(Input data Opens)
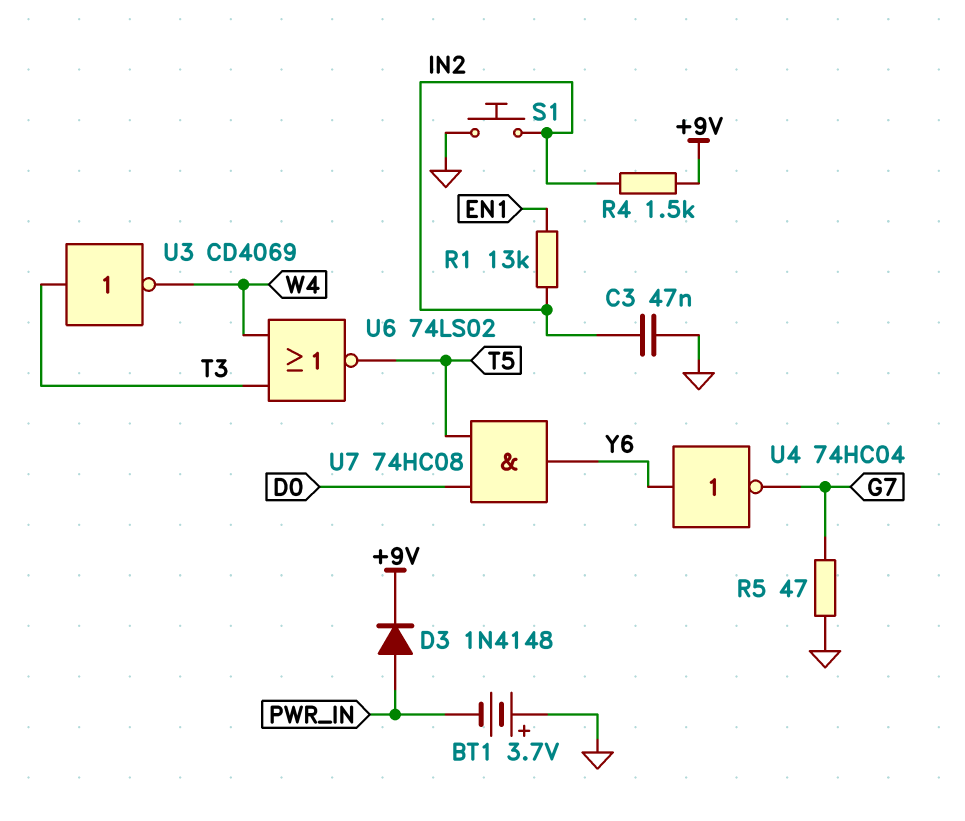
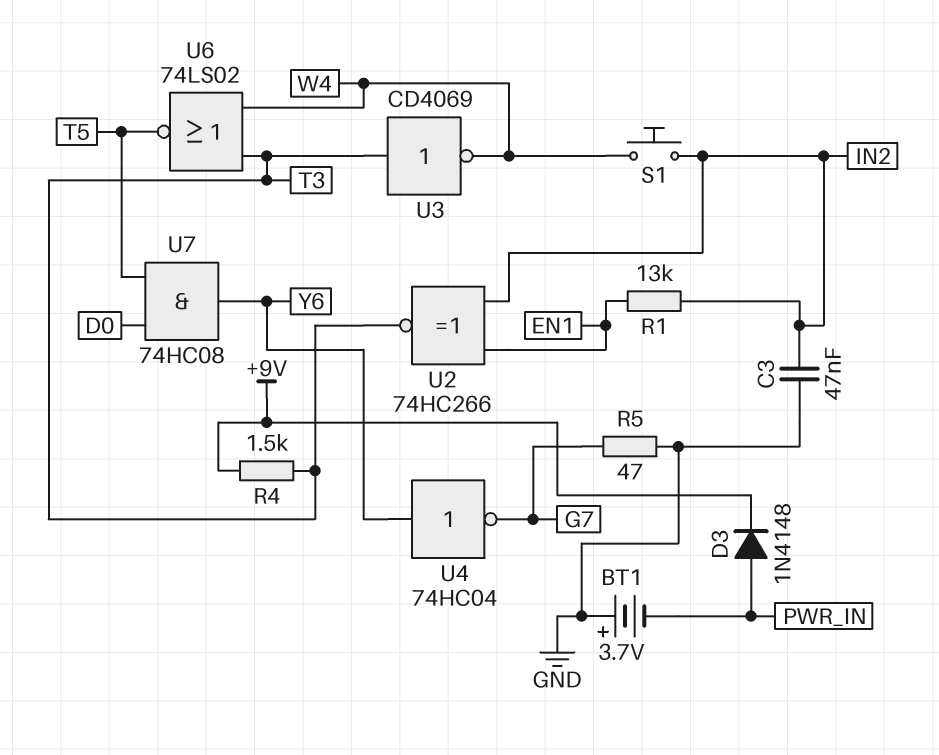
R4: 1.5k (+9V, IN2) -> 1.5k (+9V, T3)
S1: button (GND, IN2) -> button (IN2, W4)
U2: none -> XNOR 74HC266 (in EN1, in IN2, out T3)

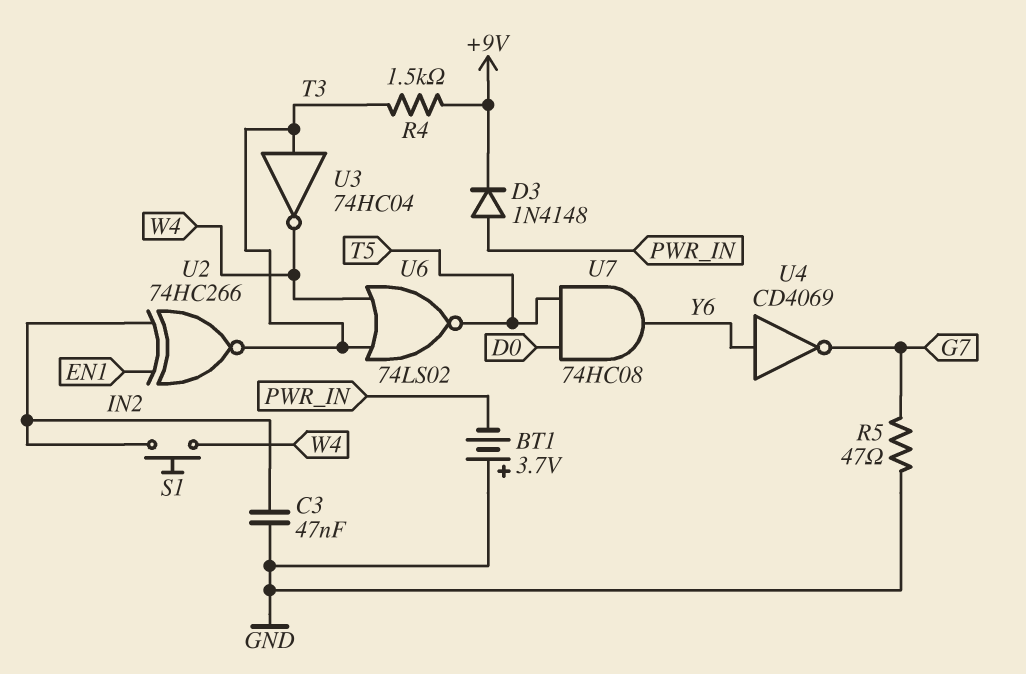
R1: 13k (EN1, IN2) -> none
U3: NOT CD4069 (in T3, out W4) -> NOT 74HC04 (in T3, out W4)
U4: NOT 74HC04 (in Y6, out G7) -> NOT CD4069 (in Y6, out G7)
(Input data Closes)
__What this task involves__.
Check each line above for the word "none" and say how many have it, with nothing else.

__Written answer__.
2